What is expected. Each line of the entries below that includes "degrees" belongs in your answer.

[Opening Listed entries section]

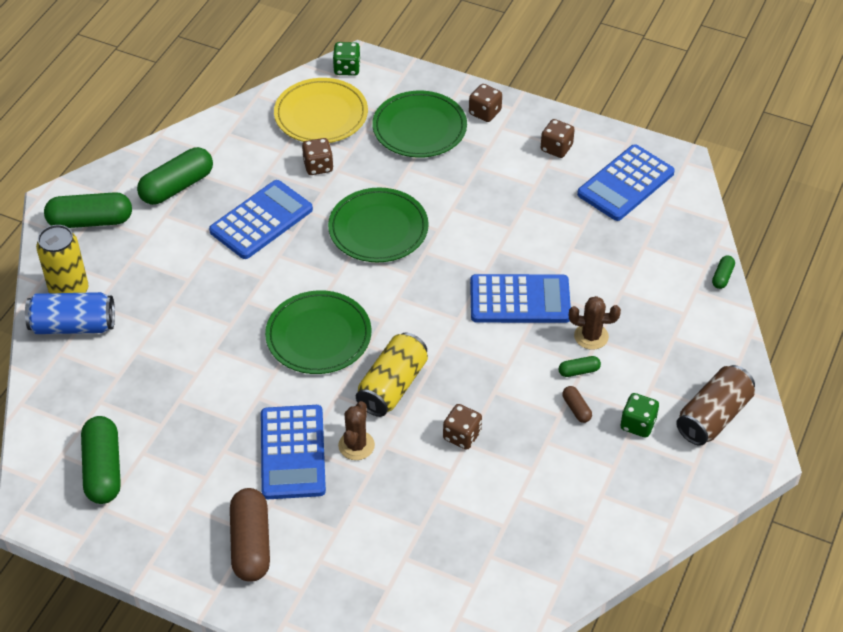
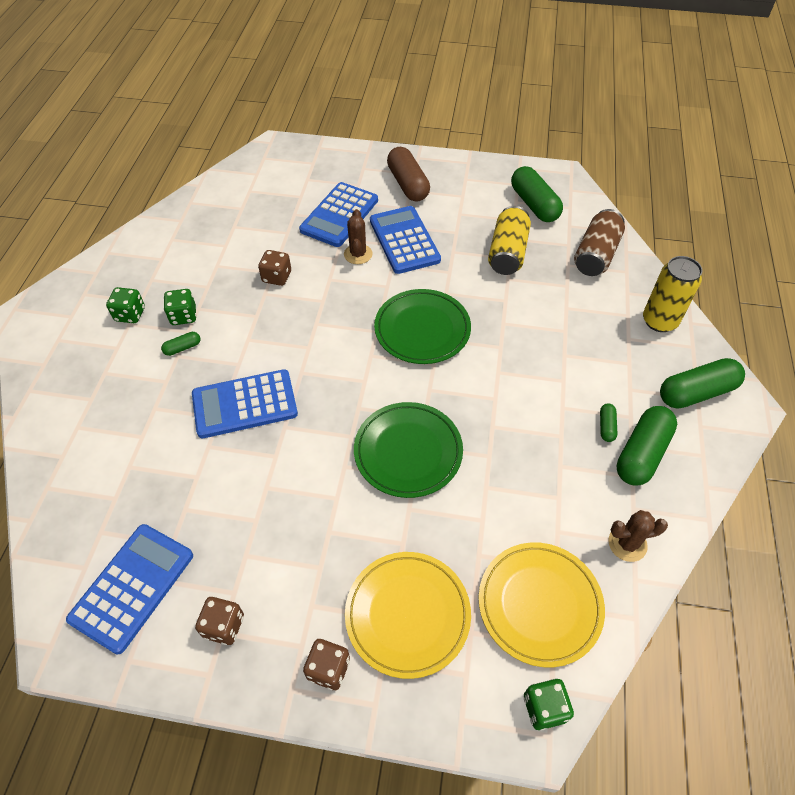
camera: 165 degrees right, 5 degrees up
blue can [25,292,115,334] -> none
blue calculator [209,180,313,259] -> blue calculator moved to [299,182,378,247]
brown dice [302,138,333,175] -> none
yellow can [356,332,428,417] -> yellow can moved to [488,206,531,275]
green plate [372,91,467,158] -> yellow plate [345,552,471,679]
brown capsule [562,386,592,423] -> green dice [164,289,196,325]
brown cactus [569,296,621,350] -> brown cactus moved to [608,510,668,562]
brown can [676,365,755,446] -> brown can moved to [574,209,625,276]
green capsule [712,256,735,289] -> green capsule moved to [600,403,617,442]

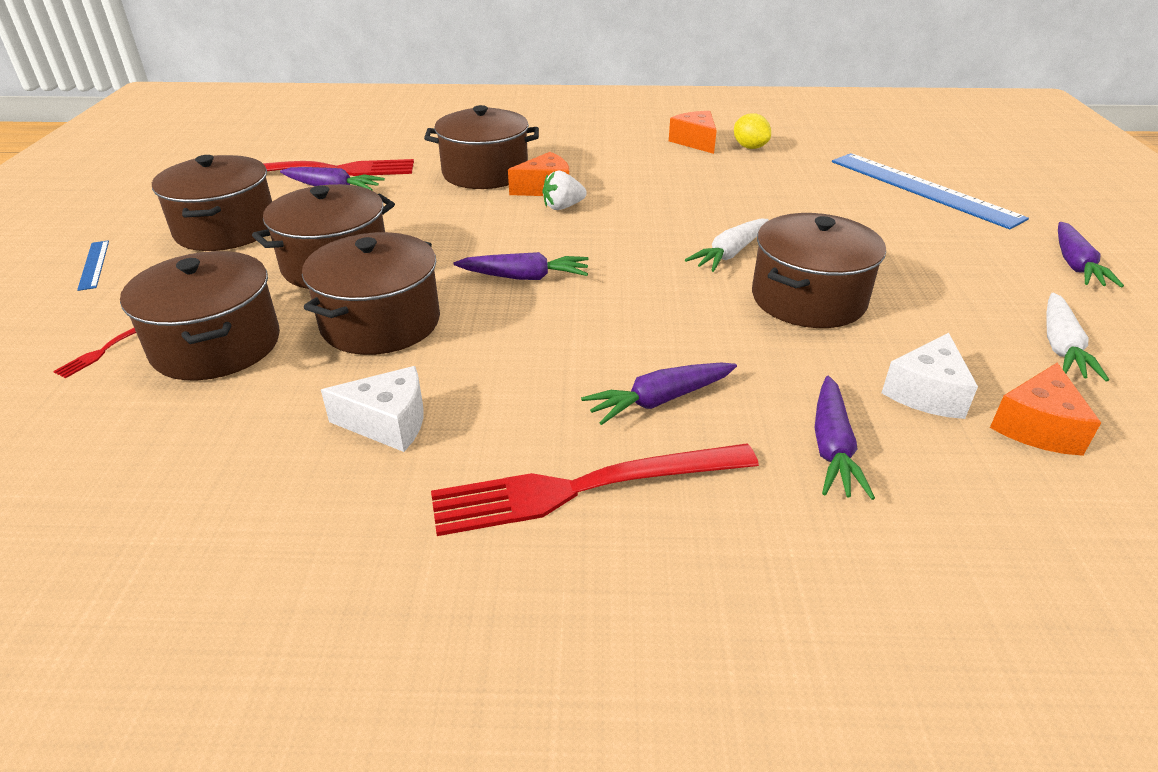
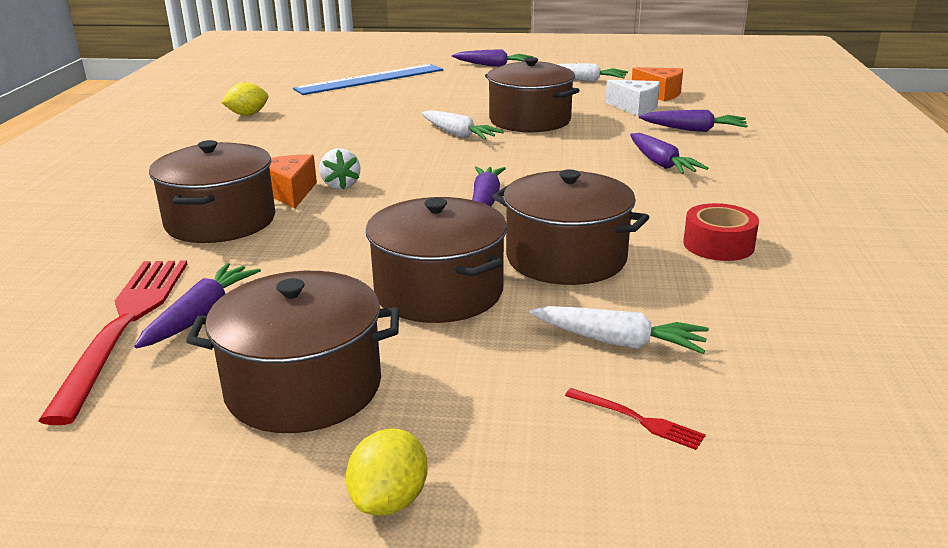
camera: 85 degrees left, 10 degrees down
blue ruler [77,240,109,291] -> yellow lemon [346,429,428,516]
brown pot [120,251,280,381] -> white carrot [529,306,709,354]
white cheese [321,366,423,452] -> red tape [683,203,759,261]
red fork [431,443,759,536] -> none
orange cheese [669,111,717,154] -> none

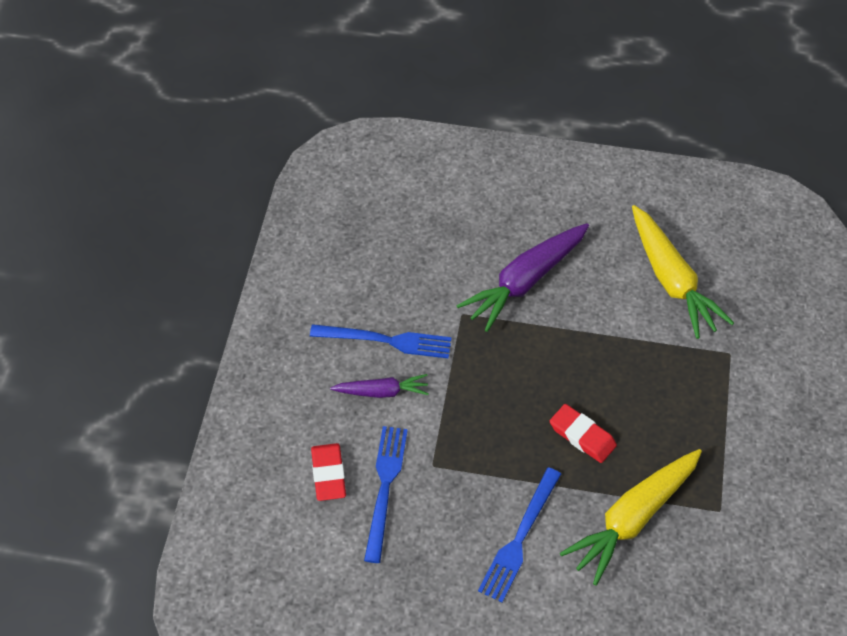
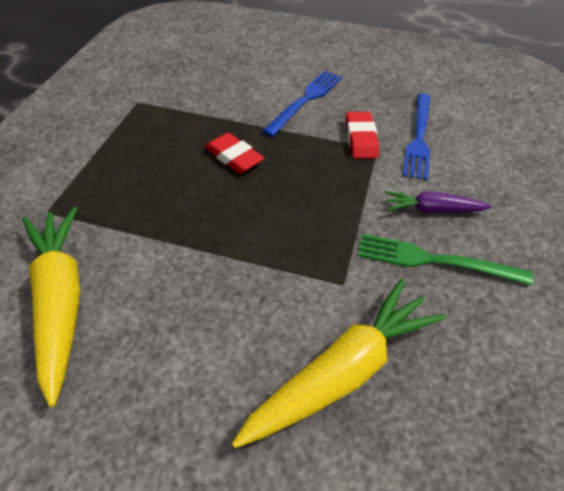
camera: 175 degrees left, 5 degrees down
blue fork [310,324,452,358] -> green fork [358,234,533,285]
red eraser [311,443,346,501] -> red eraser moved to [346,112,379,159]
purple carrot [456,223,589,332] -> none
yellow carrot [560,449,702,585] -> yellow carrot moved to [232,279,446,448]

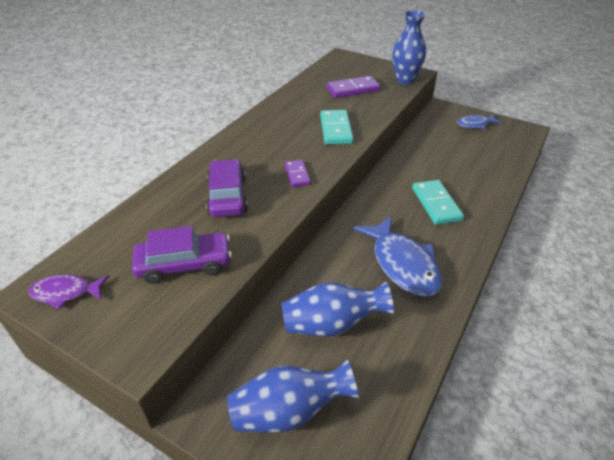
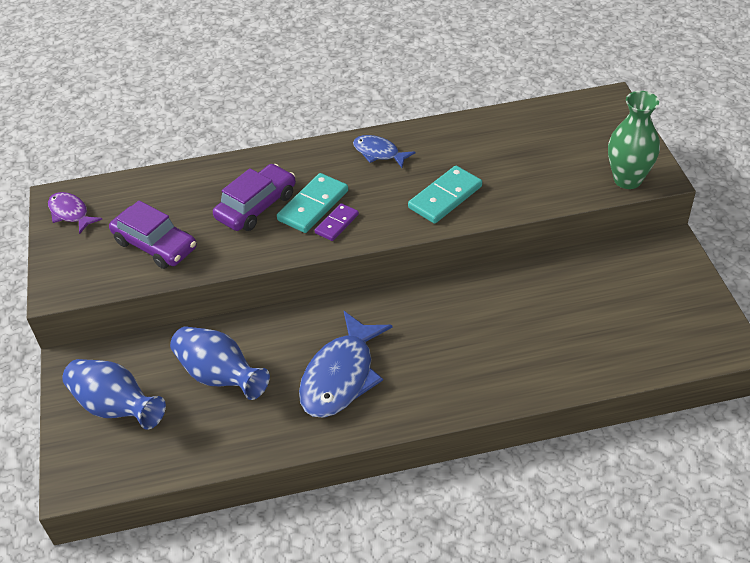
camera: 50 degrees right, 5 degrees up
purple domino [326,76,380,98] -> none
blue vase [393,10,426,84] -> green vase [608,91,660,189]
turquoise domino [412,180,464,225] -> turquoise domino moved to [277,173,348,233]
blue fish [457,114,502,129] -> blue fish moved to [353,135,415,168]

[Closing Listed entries section]

Result of the exercise.
camera: 165 degrees right, 5 degrees up
camera: 85 degrees left, 10 degrees down
camera: 175 degrees left, 5 degrees down
camera: 50 degrees right, 5 degrees up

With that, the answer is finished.